### Exercise aim
Give back, unchanged, the line containing "(433, 454) = (585, 323): red cube -> none" and every line after it up to the end of the listing.

### Dataset section

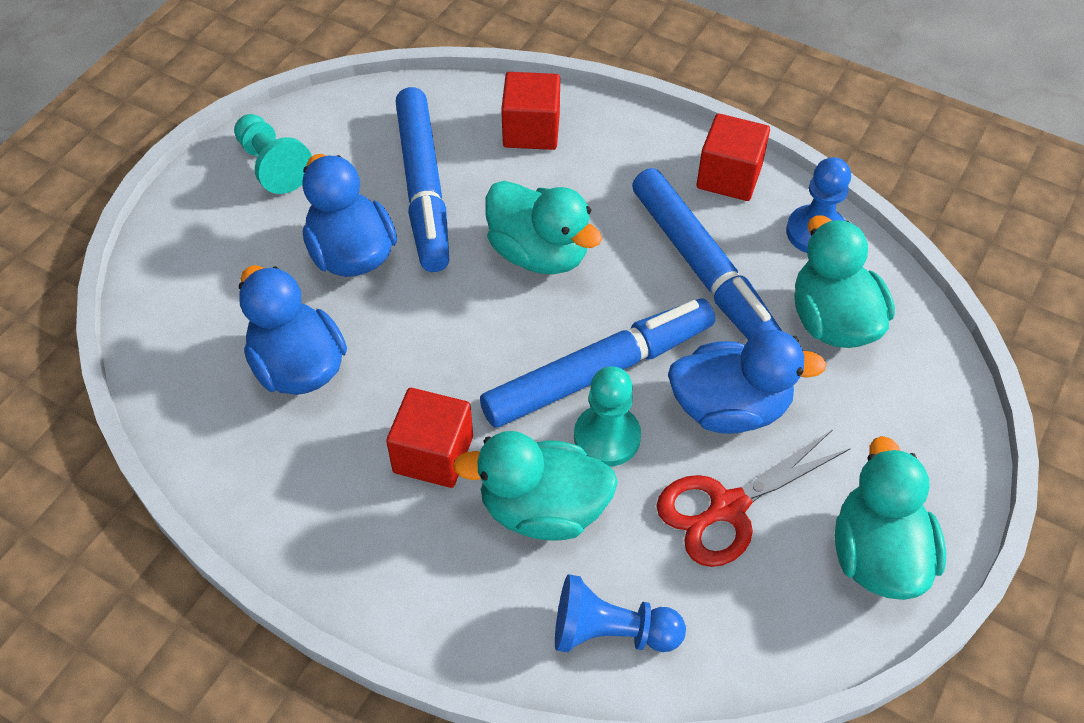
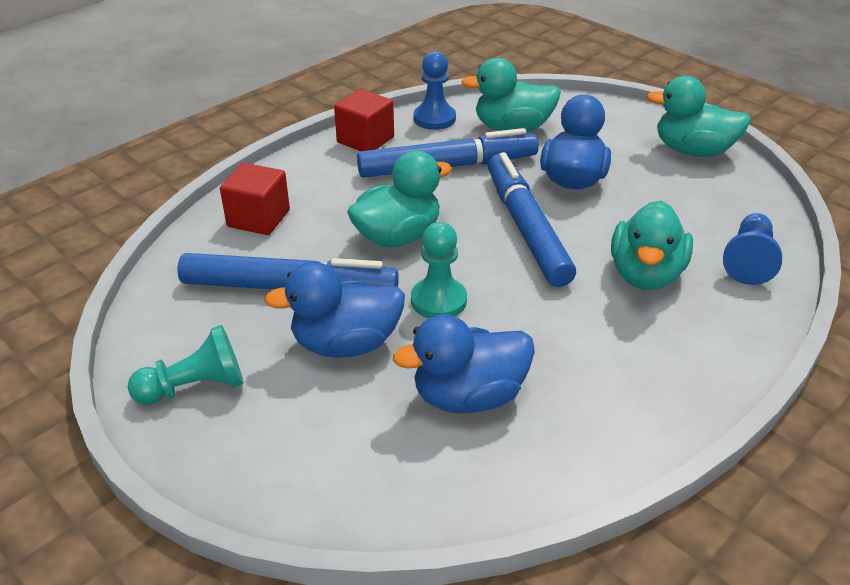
camera: 75 degrees left, 15 degrees down
(433, 454) = (585, 323): red cube -> none
(607, 437) = (586, 234): turquoise pawn -> turquoise pawn (438, 300)
(727, 508) = (653, 196): red scissors -> none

### Solution to this problem
(433, 454) = (585, 323): red cube -> none
(607, 437) = (586, 234): turquoise pawn -> turquoise pawn (438, 300)
(727, 508) = (653, 196): red scissors -> none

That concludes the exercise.